■ EXERCISE DETAILS
Please find each line in the records below that contains the string "kern" and copy those lines out in full. Treat uppercase and lowercase as different.

■ RECORD EXCERPTS
┌──

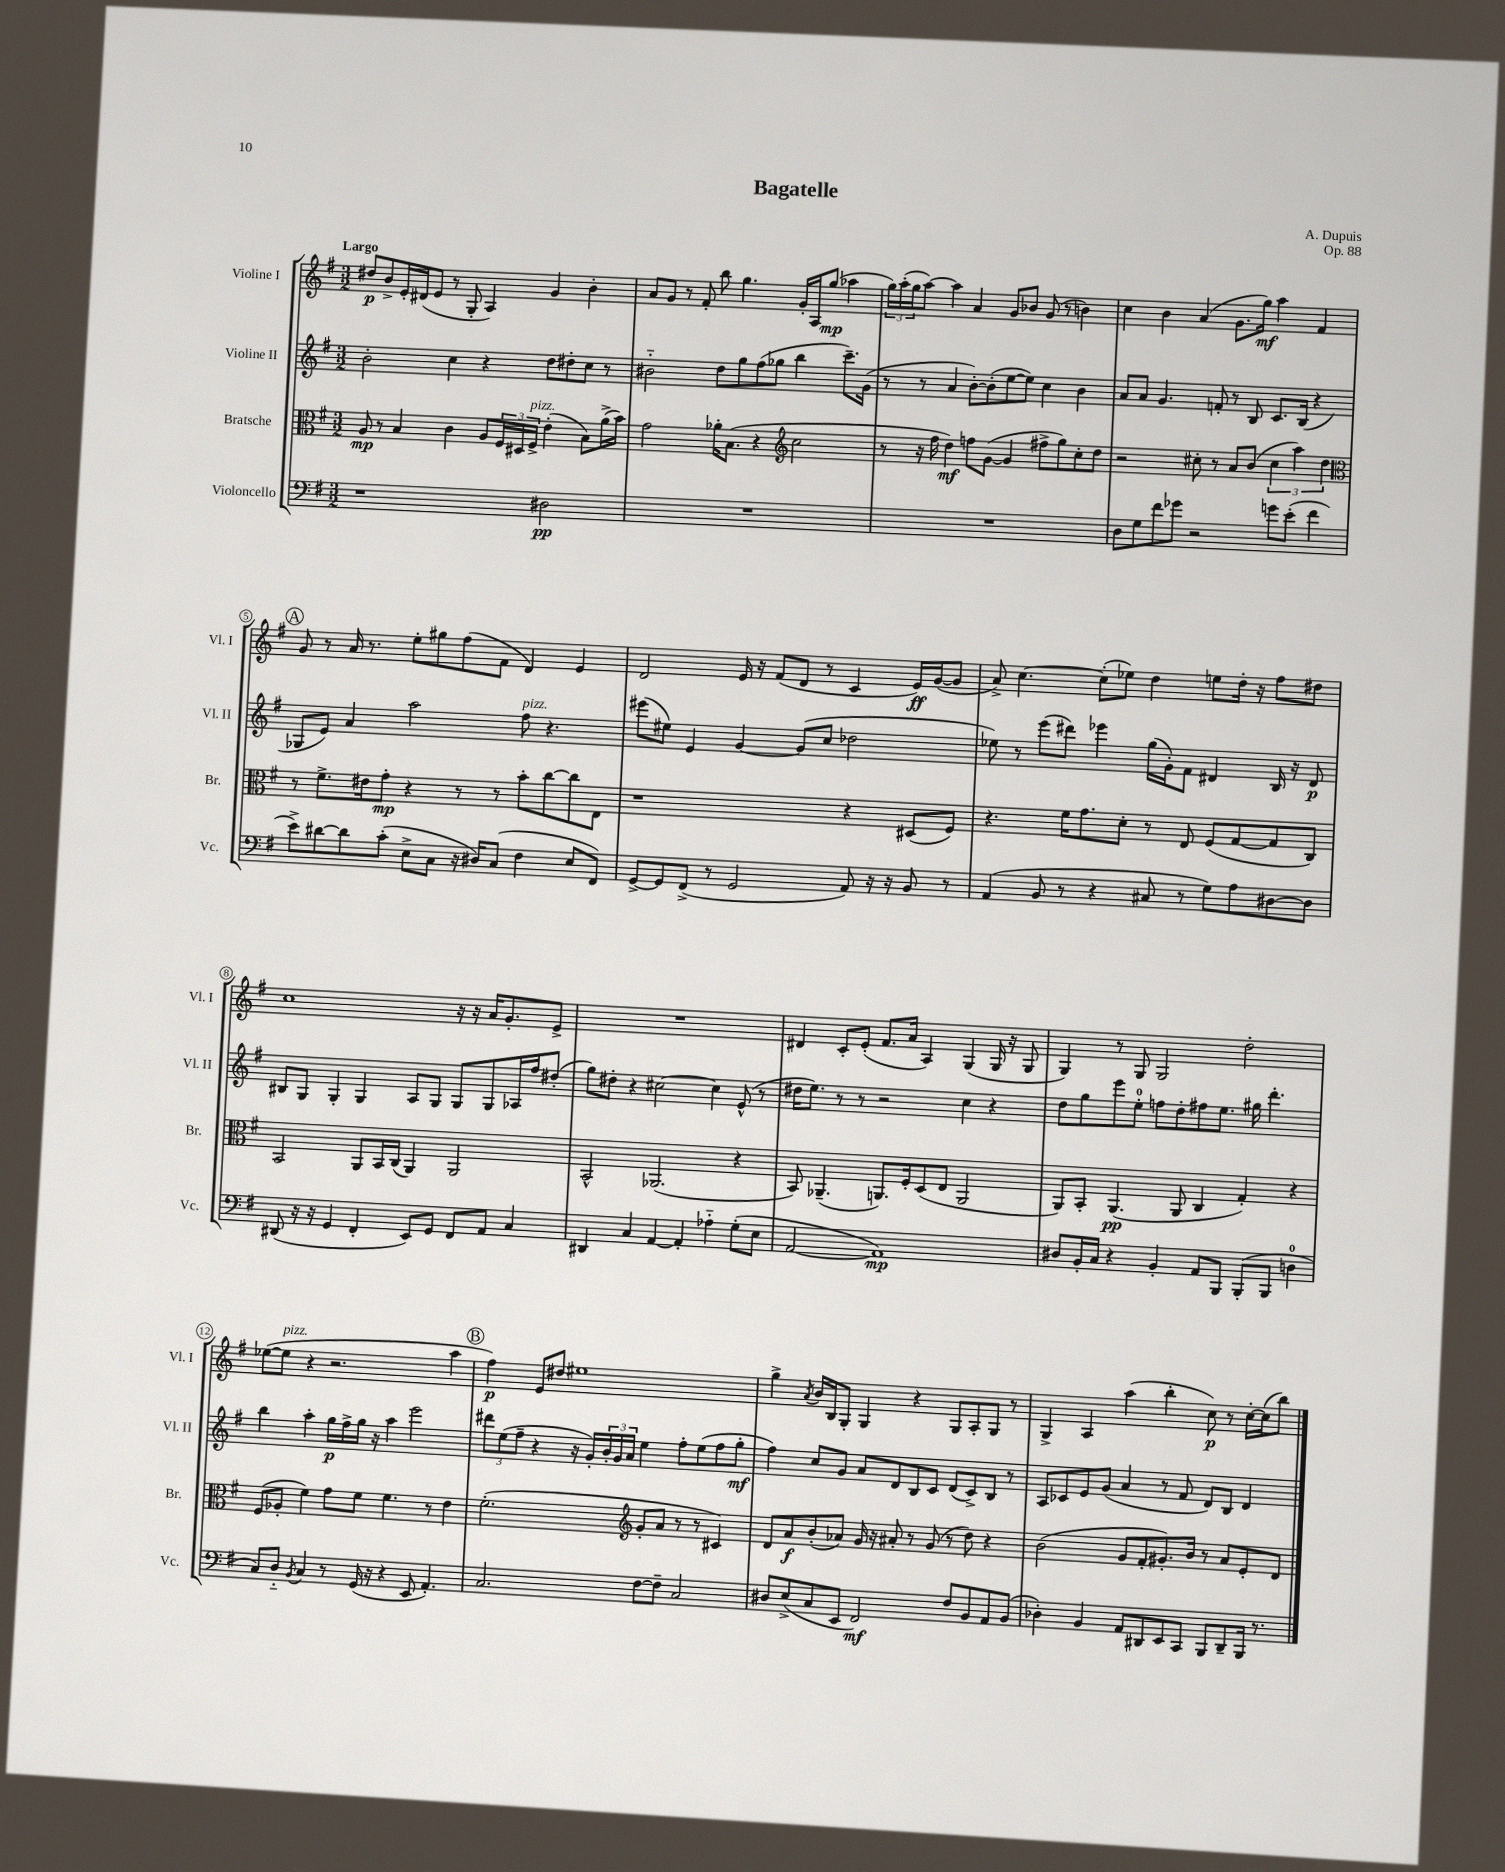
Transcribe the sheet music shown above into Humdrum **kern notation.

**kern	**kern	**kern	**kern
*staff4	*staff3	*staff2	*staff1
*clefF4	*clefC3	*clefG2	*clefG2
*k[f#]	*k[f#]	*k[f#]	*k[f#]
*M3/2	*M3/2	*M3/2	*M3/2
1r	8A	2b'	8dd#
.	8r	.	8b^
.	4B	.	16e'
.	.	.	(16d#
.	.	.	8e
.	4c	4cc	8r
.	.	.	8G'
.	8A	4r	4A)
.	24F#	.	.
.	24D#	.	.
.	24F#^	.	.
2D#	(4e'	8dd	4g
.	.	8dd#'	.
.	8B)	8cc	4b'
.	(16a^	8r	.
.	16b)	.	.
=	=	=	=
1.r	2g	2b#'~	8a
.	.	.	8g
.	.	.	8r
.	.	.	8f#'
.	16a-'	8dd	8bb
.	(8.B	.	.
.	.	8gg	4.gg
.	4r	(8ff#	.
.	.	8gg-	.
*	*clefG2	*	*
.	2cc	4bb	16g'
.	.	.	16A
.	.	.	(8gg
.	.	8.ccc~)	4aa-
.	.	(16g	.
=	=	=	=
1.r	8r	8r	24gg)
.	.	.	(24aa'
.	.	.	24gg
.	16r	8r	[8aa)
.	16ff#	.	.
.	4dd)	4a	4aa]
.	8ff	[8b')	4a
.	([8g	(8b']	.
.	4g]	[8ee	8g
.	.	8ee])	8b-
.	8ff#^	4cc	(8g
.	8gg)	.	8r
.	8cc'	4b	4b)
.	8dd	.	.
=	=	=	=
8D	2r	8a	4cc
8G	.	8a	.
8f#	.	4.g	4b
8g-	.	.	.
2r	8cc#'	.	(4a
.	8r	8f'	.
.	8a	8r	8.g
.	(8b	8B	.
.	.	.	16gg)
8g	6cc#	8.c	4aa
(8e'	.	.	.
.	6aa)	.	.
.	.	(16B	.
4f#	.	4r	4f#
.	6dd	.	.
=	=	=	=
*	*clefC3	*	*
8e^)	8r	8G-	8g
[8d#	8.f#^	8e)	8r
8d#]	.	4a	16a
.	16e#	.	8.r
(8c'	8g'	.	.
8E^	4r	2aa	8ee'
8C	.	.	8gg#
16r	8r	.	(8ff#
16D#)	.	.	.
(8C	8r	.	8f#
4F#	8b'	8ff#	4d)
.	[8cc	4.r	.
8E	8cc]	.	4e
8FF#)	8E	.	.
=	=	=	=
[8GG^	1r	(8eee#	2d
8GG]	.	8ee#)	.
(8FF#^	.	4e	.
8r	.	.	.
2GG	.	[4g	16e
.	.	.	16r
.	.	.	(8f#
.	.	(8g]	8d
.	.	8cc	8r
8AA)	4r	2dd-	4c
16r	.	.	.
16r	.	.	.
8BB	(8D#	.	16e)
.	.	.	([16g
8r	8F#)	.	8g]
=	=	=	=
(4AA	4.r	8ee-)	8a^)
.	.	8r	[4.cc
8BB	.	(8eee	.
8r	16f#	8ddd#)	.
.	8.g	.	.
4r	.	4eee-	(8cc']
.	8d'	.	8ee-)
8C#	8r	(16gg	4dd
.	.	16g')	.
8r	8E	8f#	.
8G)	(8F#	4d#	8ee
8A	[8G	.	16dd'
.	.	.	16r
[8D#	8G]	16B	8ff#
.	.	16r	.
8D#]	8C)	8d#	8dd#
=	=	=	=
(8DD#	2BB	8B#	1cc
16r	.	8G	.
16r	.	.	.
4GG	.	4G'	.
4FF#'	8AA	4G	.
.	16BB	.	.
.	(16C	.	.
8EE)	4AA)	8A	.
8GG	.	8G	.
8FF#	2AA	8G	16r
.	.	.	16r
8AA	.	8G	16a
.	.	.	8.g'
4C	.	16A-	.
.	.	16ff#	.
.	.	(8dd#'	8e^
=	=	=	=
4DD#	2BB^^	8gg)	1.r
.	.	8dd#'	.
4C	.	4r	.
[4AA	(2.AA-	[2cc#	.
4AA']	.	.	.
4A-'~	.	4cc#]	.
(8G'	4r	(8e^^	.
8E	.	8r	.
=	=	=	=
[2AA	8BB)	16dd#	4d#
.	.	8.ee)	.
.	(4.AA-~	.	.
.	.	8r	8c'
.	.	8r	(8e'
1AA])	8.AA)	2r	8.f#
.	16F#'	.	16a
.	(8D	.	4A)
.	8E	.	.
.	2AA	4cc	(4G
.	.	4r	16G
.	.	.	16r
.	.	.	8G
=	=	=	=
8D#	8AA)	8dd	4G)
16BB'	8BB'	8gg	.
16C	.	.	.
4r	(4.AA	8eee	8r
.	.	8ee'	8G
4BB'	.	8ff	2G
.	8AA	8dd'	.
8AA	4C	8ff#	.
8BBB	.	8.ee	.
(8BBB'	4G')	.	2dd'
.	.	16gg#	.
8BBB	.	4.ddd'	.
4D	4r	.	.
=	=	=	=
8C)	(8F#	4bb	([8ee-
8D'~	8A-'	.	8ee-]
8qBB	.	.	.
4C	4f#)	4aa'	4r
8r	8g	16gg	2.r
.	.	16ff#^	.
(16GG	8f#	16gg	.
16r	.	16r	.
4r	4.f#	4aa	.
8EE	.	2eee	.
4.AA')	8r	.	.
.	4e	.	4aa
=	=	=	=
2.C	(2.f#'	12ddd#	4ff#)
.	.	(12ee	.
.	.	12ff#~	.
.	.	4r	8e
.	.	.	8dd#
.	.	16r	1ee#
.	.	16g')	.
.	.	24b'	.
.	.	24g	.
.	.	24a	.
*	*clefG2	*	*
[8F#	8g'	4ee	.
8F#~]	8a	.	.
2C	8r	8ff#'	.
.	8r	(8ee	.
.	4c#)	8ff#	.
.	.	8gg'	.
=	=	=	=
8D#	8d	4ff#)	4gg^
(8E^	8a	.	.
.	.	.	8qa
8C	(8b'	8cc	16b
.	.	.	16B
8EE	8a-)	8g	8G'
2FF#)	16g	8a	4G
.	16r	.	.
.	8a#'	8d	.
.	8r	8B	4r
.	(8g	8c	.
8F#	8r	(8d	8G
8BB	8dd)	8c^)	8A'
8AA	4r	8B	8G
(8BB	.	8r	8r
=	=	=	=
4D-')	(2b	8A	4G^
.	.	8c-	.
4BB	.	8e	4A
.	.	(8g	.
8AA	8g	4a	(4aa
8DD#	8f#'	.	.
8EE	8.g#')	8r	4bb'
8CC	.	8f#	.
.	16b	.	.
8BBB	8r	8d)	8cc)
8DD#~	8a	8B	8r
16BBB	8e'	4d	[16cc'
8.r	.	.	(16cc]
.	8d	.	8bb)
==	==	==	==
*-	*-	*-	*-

└──

■ RESULT FOR THIS EXERCISE
Transcribe the sheet music shown above into Humdrum **kern notation.
**kern	**kern	**kern	**kern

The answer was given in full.